### What needs to be done
Leave every image behind and restate the data word for word.

### Input data
....

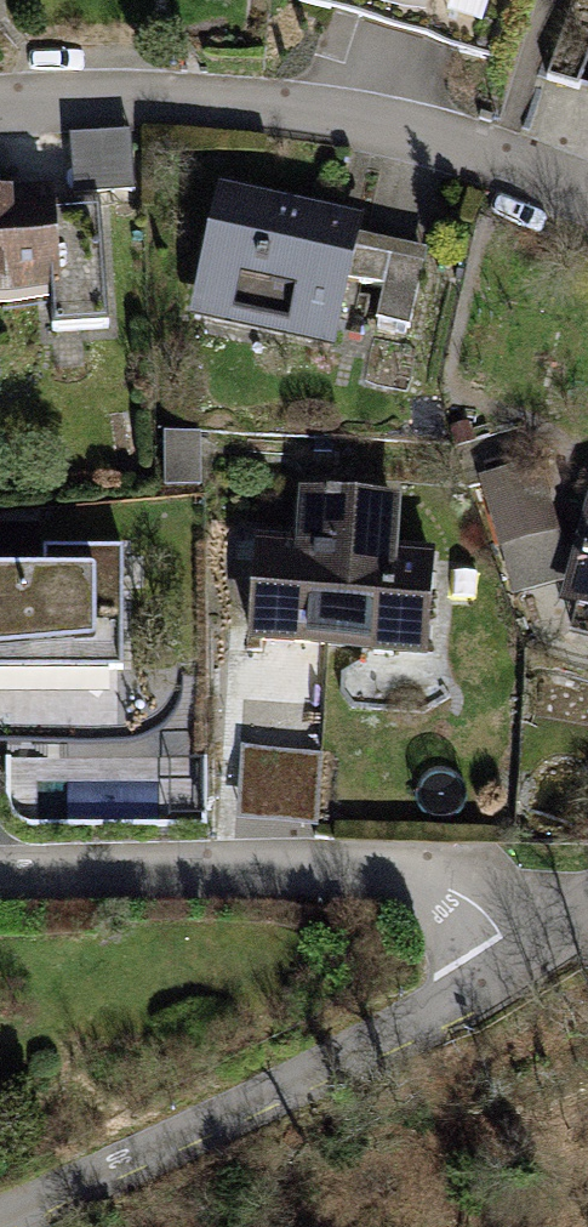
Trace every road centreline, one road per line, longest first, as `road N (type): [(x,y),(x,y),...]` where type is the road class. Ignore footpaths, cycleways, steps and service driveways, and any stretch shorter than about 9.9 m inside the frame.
road 1 (residential): [(0,102),(118,96),(430,140),(587,199)]
road 2 (residential): [(520,957),(393,1035),(21,1226)]
road 3 (residential): [(0,875),(402,868),(484,905),(520,957)]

....

### Solution for this exercise
Trace every road centreline, one road per line, longest first, as `road N (type): [(x,y),(x,y),...]` where type is the road class. Ignore footpaths, cycleways, steps and service driveways, and any stretch shorter than about 9.9 m inside the frame.
road 1 (residential): [(0,102),(118,96),(430,140),(587,199)]
road 2 (residential): [(520,957),(393,1035),(21,1226)]
road 3 (residential): [(0,875),(402,868),(484,905),(520,957)]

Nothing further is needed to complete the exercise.